Gather all lines with "pencil" from the records.

Data excerpts:
....

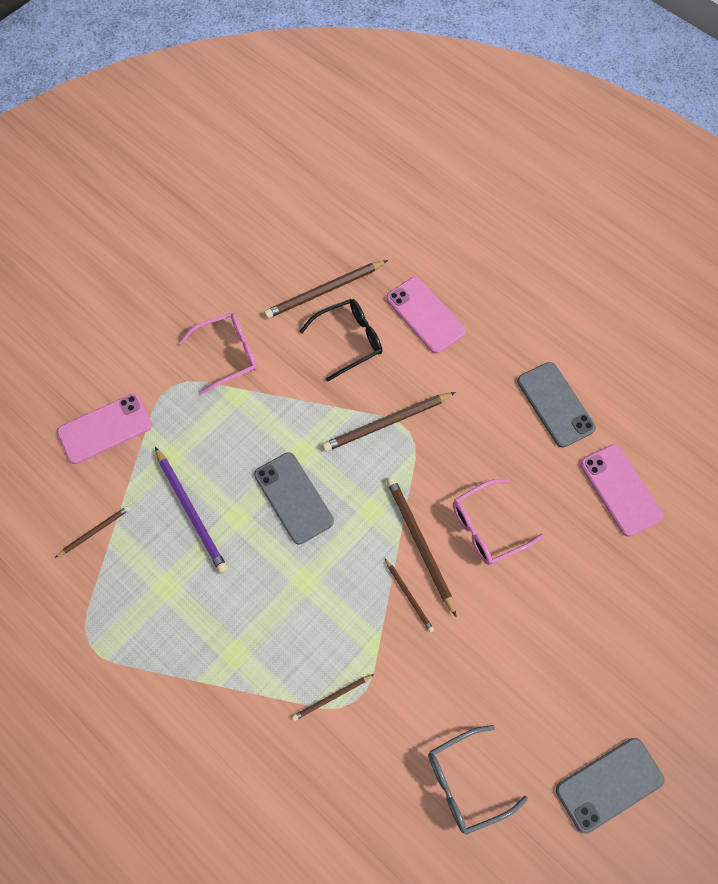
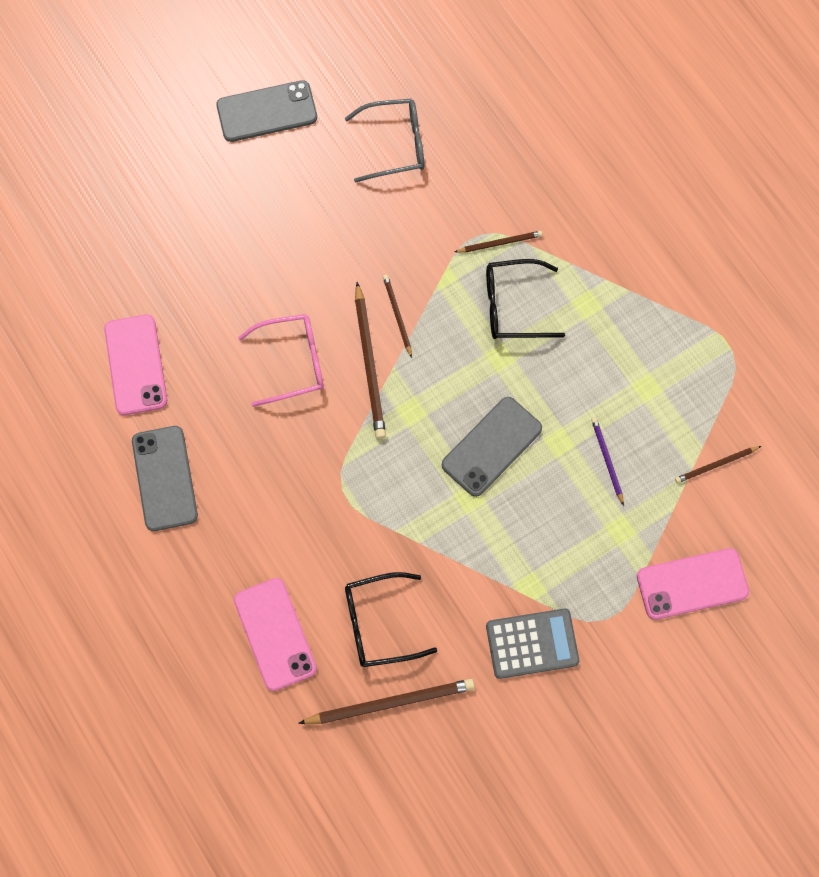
camera: 165 degrees left, 5 degrees up
(191, 511) = (607, 460): purple pencil -> purple pencil, size x0.55
(227, 355) = (532, 643): pink glasses -> grey calculator
(293, 498) = (491, 446): grey phone -> grey phone turned 60 degrees clockwise
(303, 634) = (514, 306): none -> black glasses
(387, 423) = (364, 506): brown pencil -> none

....

Final answer:
(191, 511) = (607, 460): purple pencil -> purple pencil, size x0.55
(387, 423) = (364, 506): brown pencil -> none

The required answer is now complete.